EXERCISE PROMPT: Would you copy the records exactly, leaving the pictures out?

⟨

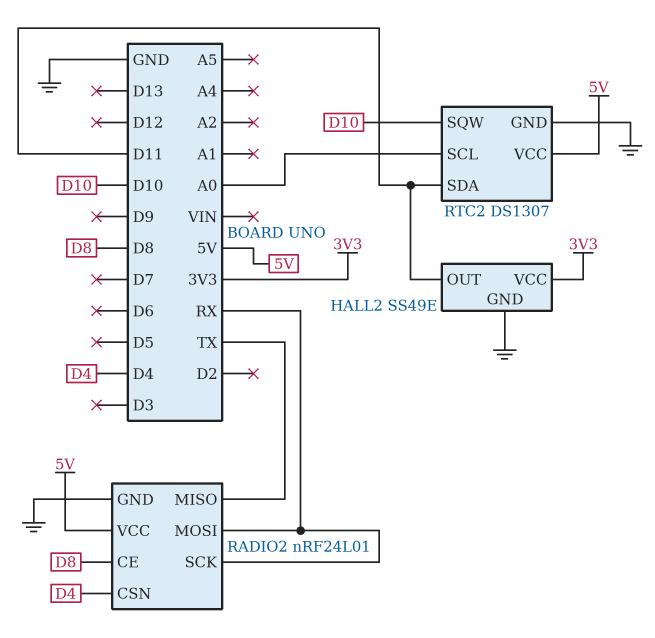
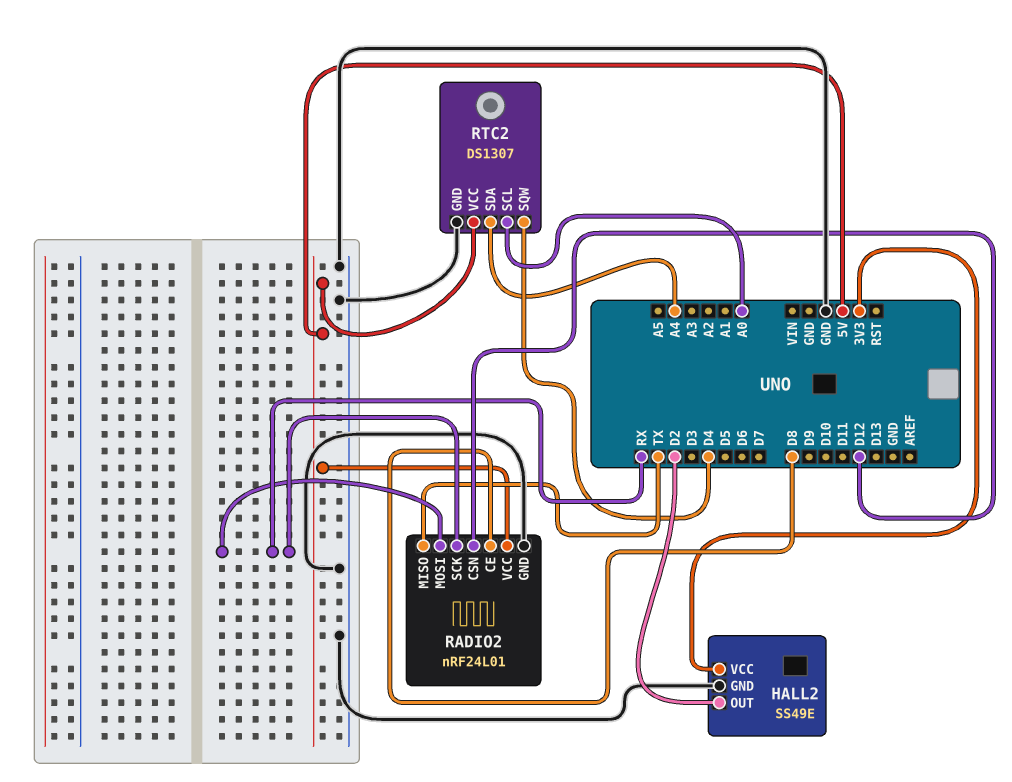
HALL2 pin OUT: D11 -> D2
RADIO2 pin CSN: D4 -> D12
RTC2 pin SDA: D11 -> A4
RTC2 pin SQW: D10 -> D4

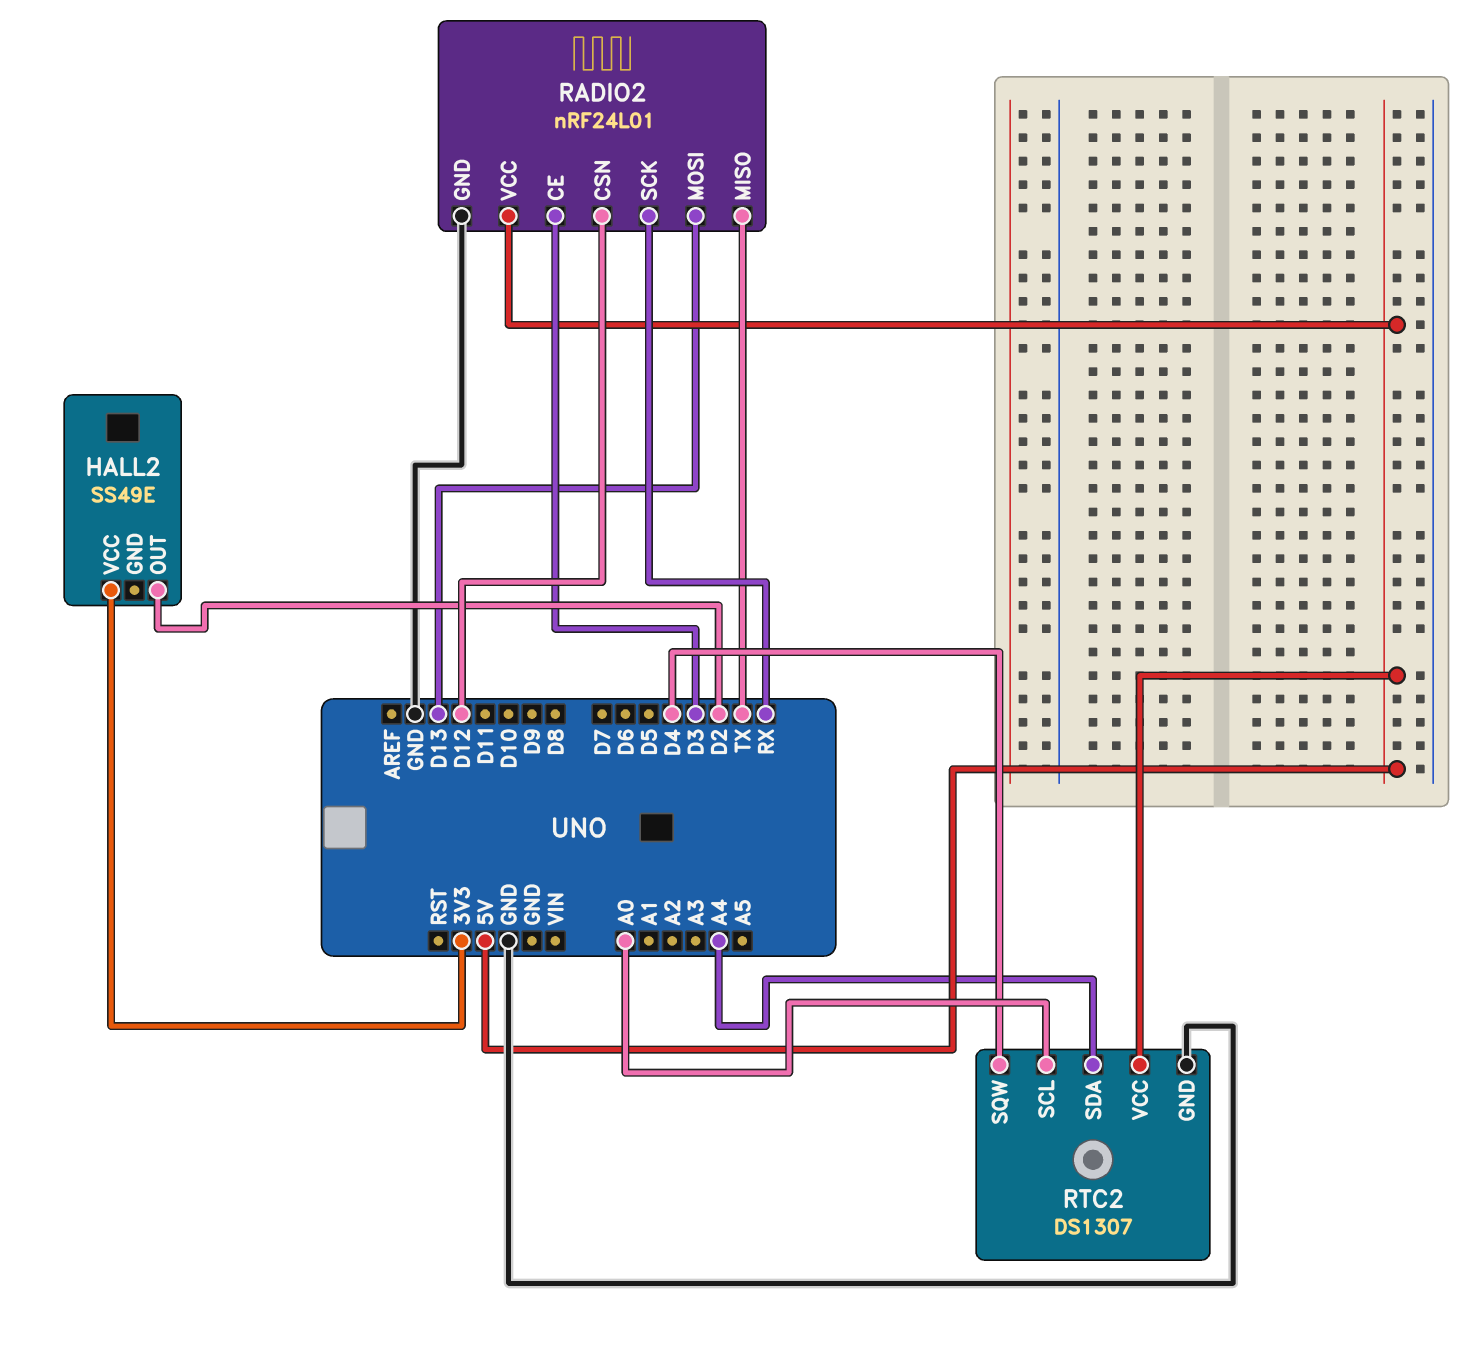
HALL2 pin GND: GND -> none
RADIO2 pin CE: D8 -> D3
RADIO2 pin MOSI: RX -> D13

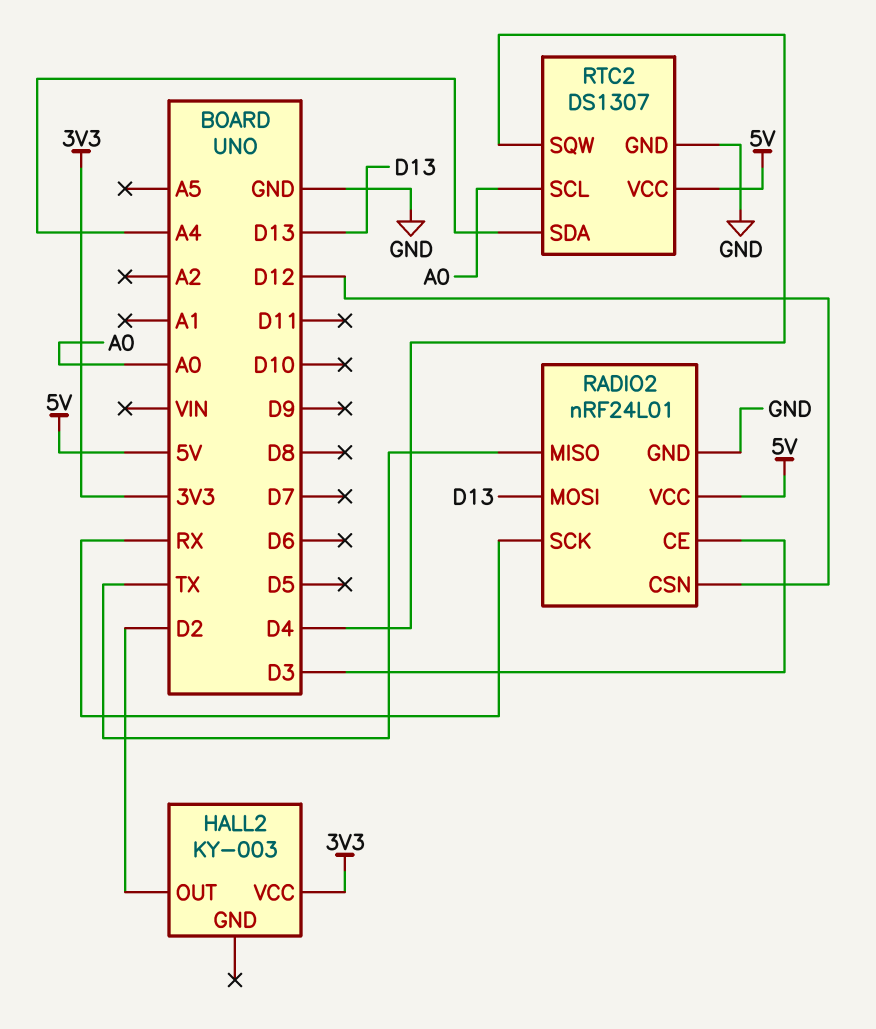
HALL2: SS49E -> KY-003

⟩

EXERCISE SOLUTION:
HALL2 pin OUT: D11 -> D2
RADIO2 pin CSN: D4 -> D12
RTC2 pin SDA: D11 -> A4
RTC2 pin SQW: D10 -> D4

HALL2 pin GND: GND -> none
RADIO2 pin CE: D8 -> D3
RADIO2 pin MOSI: RX -> D13

HALL2: SS49E -> KY-003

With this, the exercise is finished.